'''

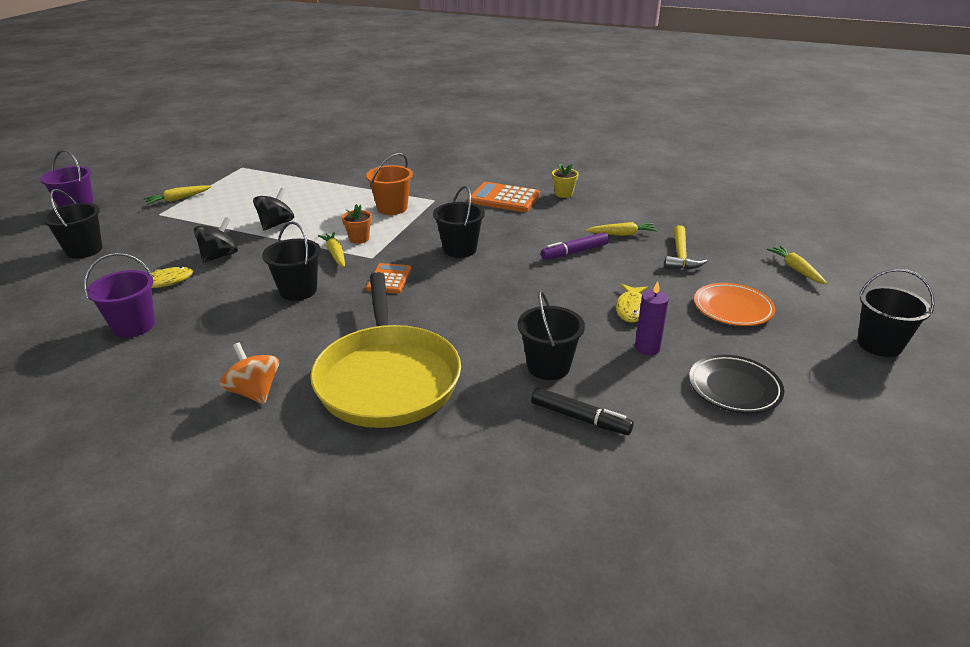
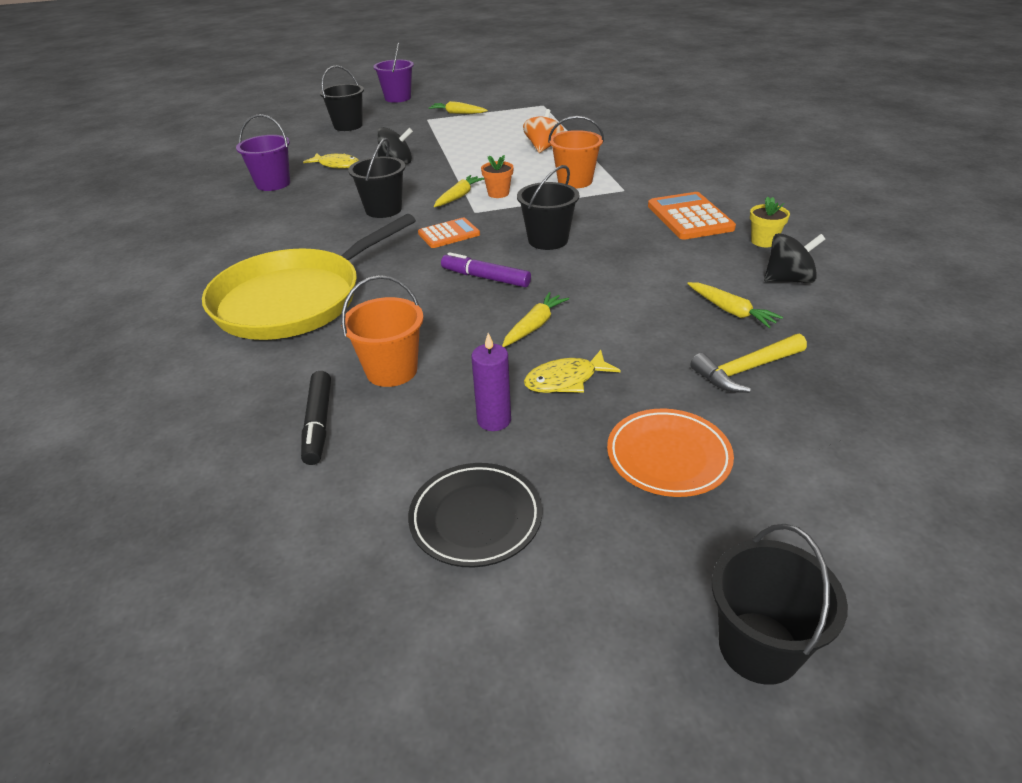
camera: 55 degrees right, 5 degrees up
(254, 392) = (230, 258): orange spinning top -> orange spinning top (543, 148)
(276, 224) = (472, 156): black spinning top -> black spinning top (788, 279)
(548, 366) = (391, 370): black bucket -> orange bucket
(574, 252) = (639, 298): purple marker -> purple marker (485, 278)
(796, 269) = (870, 484): yellow carrot -> yellow carrot (534, 326)

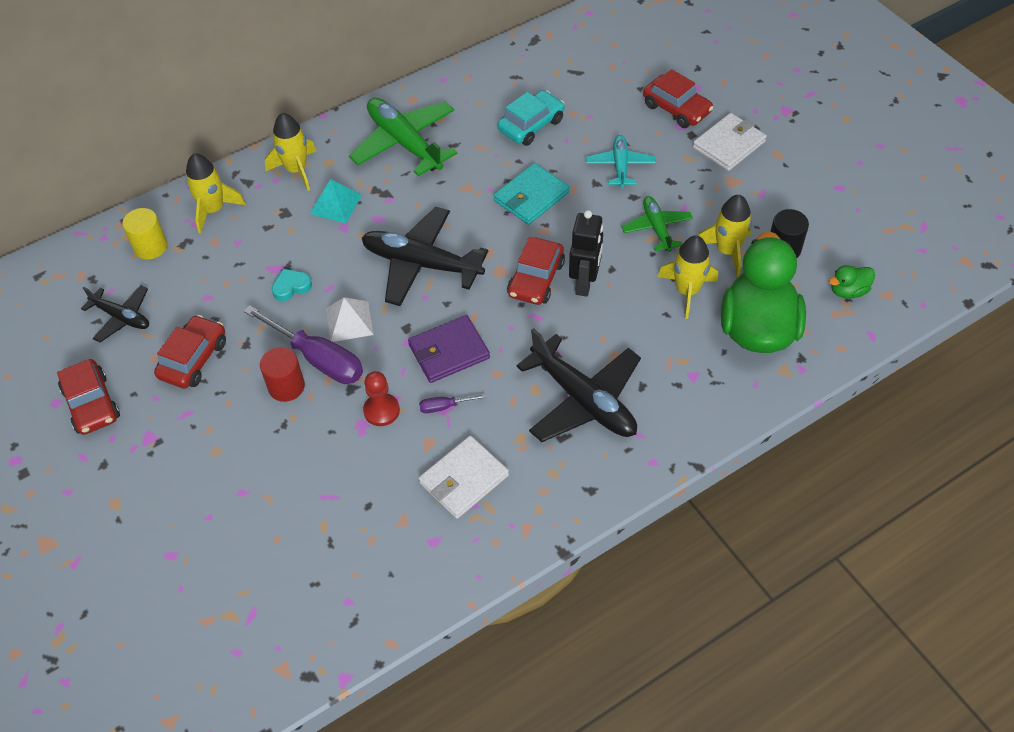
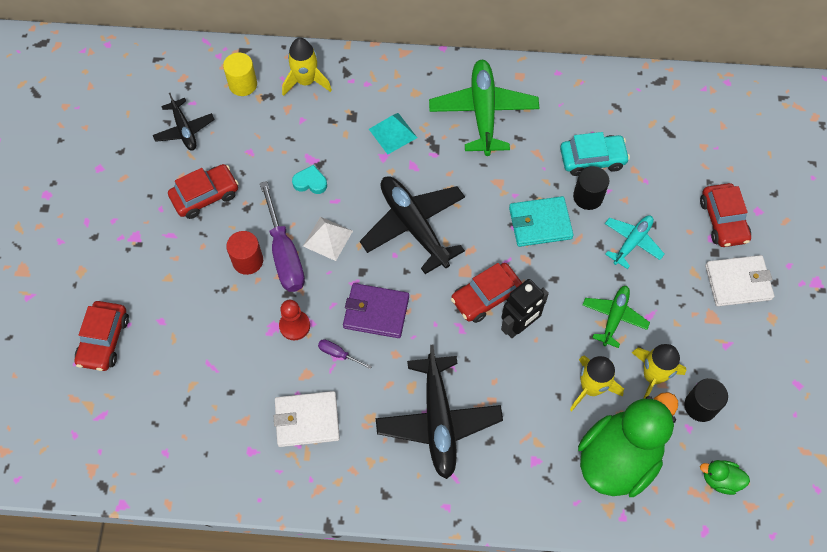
camera: 35 degrees right, 10 degrees up
(91, 404) = (119, 185): red car -> red car (104, 340)
(296, 170) = (387, 85): yellow rocket -> none
(553, 154) = (588, 197): none -> black cylinder

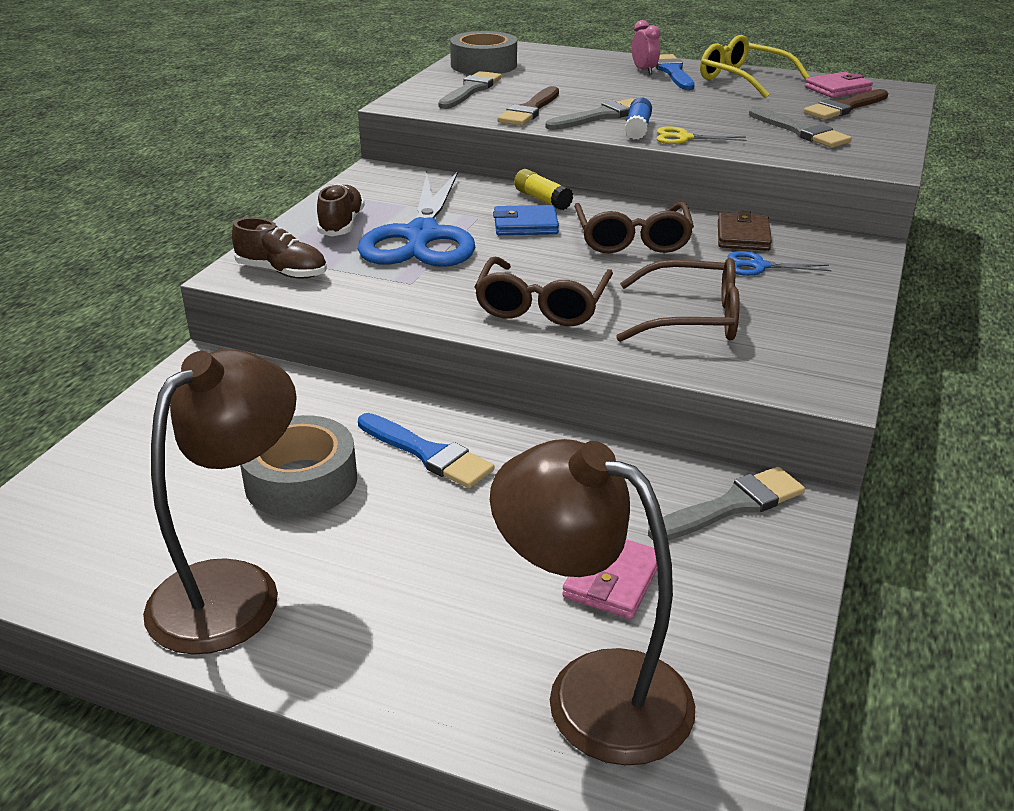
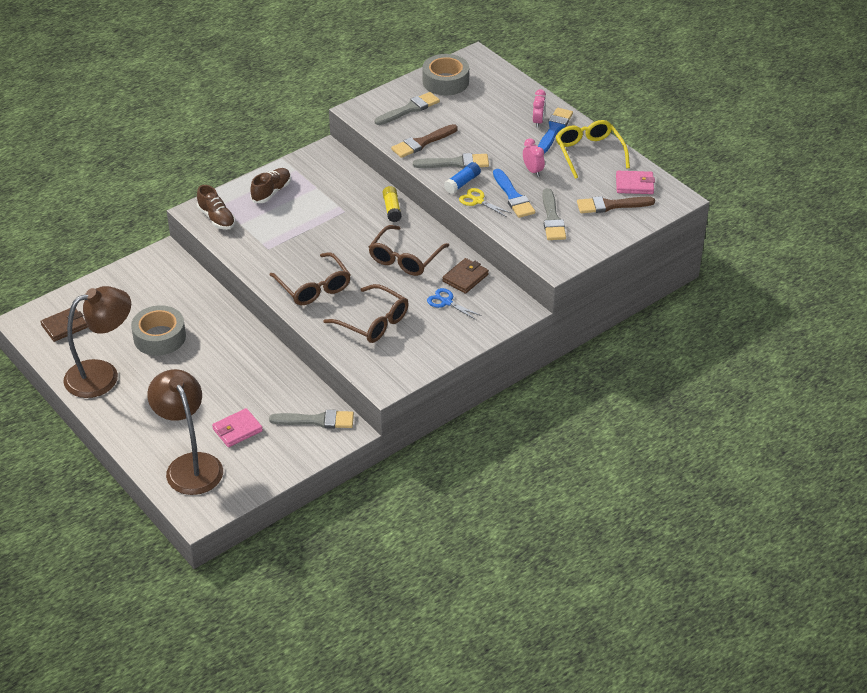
camera: 30 degrees right, 10 degrees up
(78, 530) = (64, 326): none -> brown wallet
(422, 236) = (303, 216): blue scissors -> none
(427, 453) = (219, 344): blue brush -> blue brush (513, 196)
(525, 225) = (362, 227): blue wallet -> none
(542, 305) = (314, 287): brown glasses -> brown glasses turned 75 degrees counterclockwise
(705, 103) = (533, 171): none -> pink clock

'''

_Work to complete:_ Return word for word the lines of the listing above, starting at the line with "(91, 404) = (119, 185): red" and ending at the line with "(422, 236) = (303, 216): blue", both included. Pictures do not belong in the copy.

_Written response:_
(91, 404) = (119, 185): red car -> red car (104, 340)
(296, 170) = (387, 85): yellow rocket -> none
(553, 154) = (588, 197): none -> black cylinder

camera: 30 degrees right, 10 degrees up
(78, 530) = (64, 326): none -> brown wallet
(422, 236) = (303, 216): blue scissors -> none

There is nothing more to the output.